Image comparison data
= = = = = = =

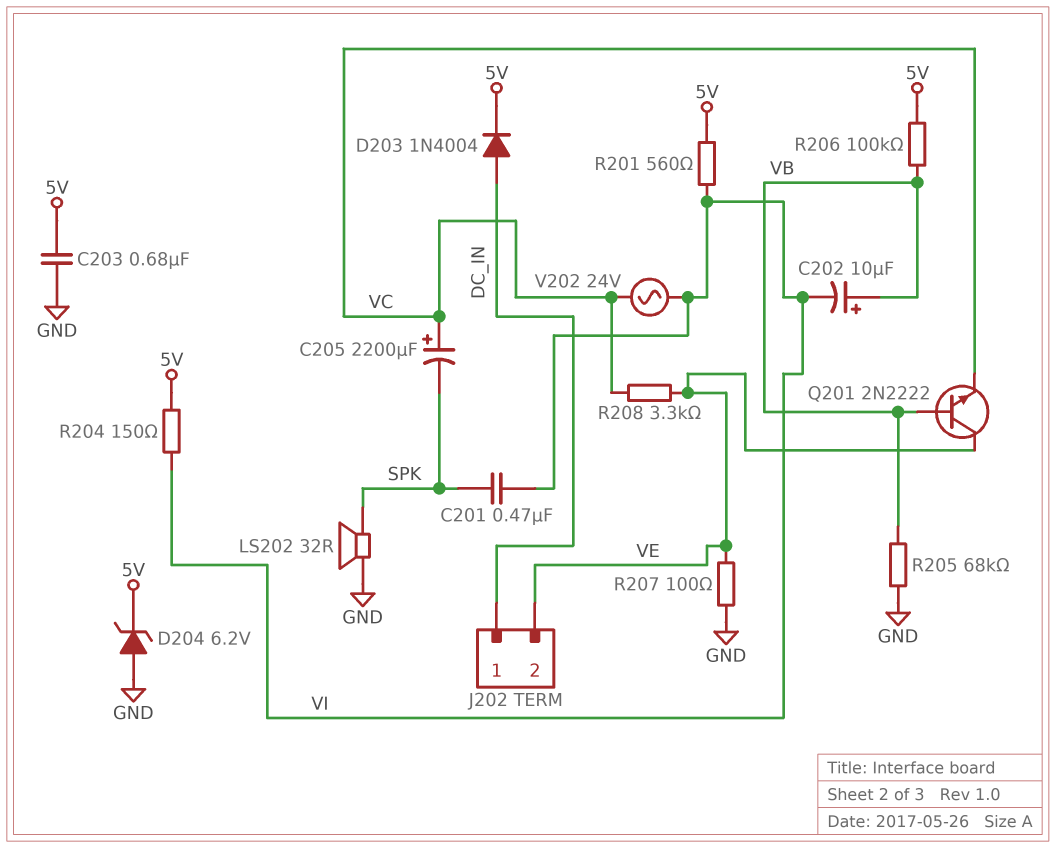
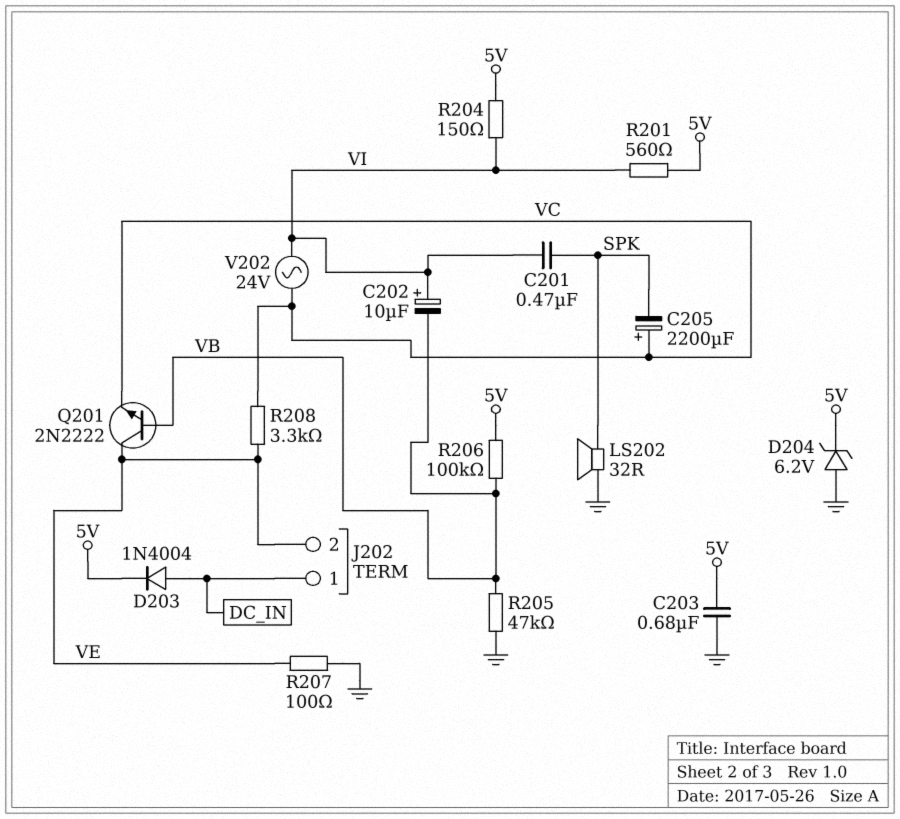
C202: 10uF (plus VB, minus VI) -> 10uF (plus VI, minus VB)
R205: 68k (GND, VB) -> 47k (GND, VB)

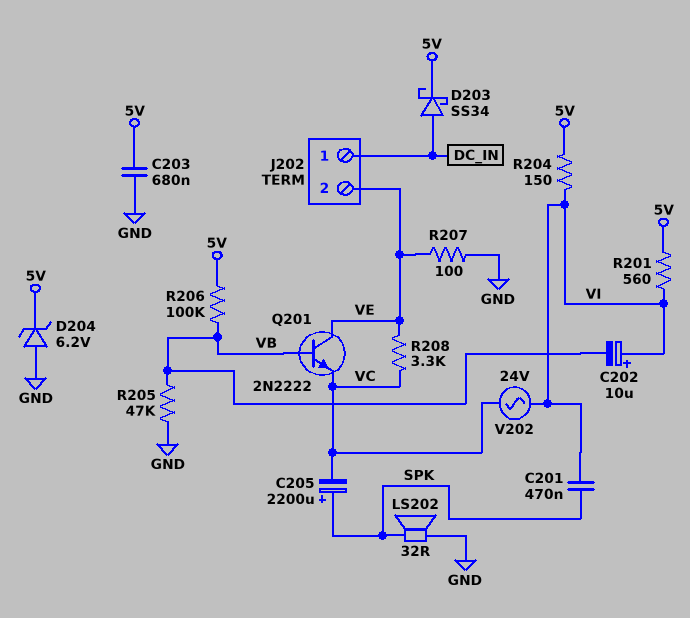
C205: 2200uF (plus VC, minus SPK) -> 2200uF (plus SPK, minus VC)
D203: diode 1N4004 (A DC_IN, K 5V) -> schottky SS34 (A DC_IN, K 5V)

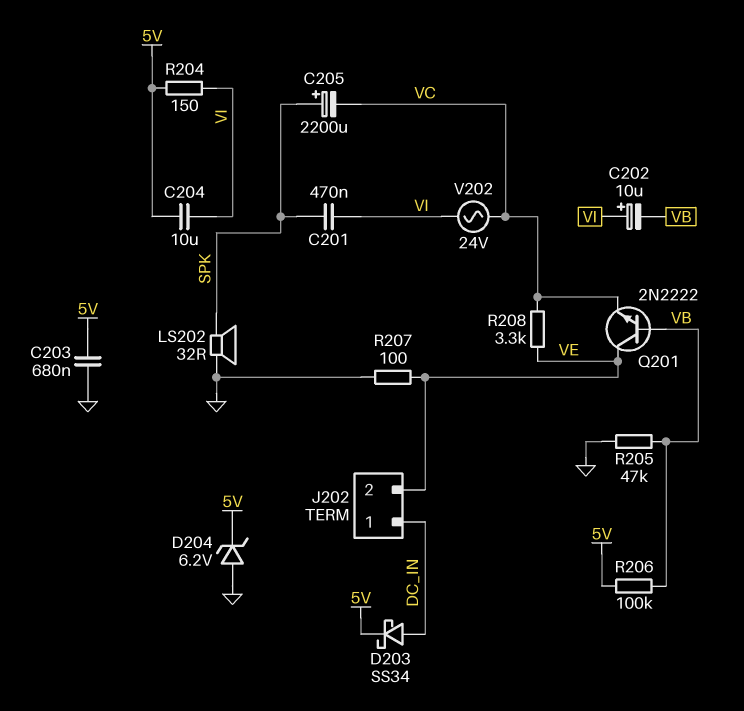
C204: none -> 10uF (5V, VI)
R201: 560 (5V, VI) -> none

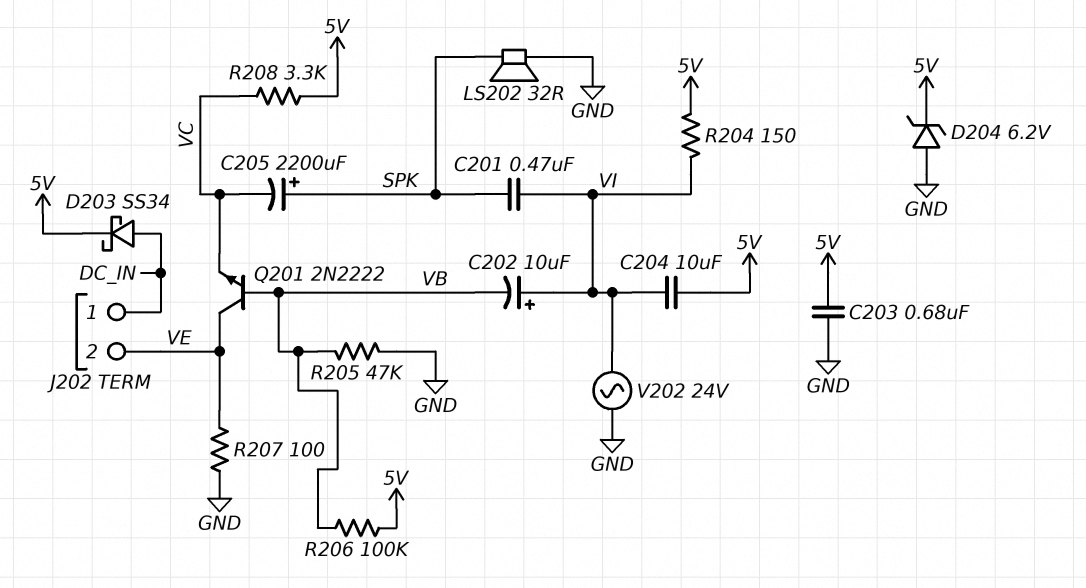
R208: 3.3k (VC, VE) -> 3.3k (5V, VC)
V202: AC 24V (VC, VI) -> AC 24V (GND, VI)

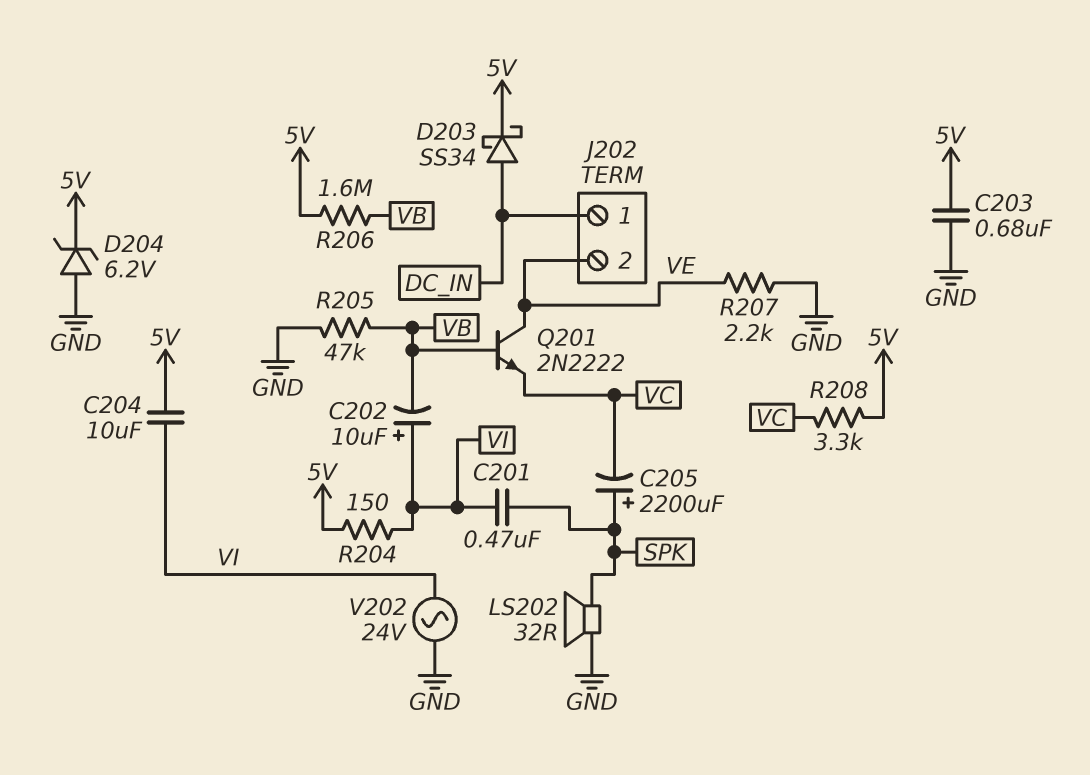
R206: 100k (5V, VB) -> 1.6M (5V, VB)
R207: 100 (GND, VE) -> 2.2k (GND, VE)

= = = = = = =

→ **Task prompt**
With the images omitted, output all entries exactly as given.

→ **Task result**
C202: 10uF (plus VB, minus VI) -> 10uF (plus VI, minus VB)
R205: 68k (GND, VB) -> 47k (GND, VB)

C205: 2200uF (plus VC, minus SPK) -> 2200uF (plus SPK, minus VC)
D203: diode 1N4004 (A DC_IN, K 5V) -> schottky SS34 (A DC_IN, K 5V)

C204: none -> 10uF (5V, VI)
R201: 560 (5V, VI) -> none

R208: 3.3k (VC, VE) -> 3.3k (5V, VC)
V202: AC 24V (VC, VI) -> AC 24V (GND, VI)

R206: 100k (5V, VB) -> 1.6M (5V, VB)
R207: 100 (GND, VE) -> 2.2k (GND, VE)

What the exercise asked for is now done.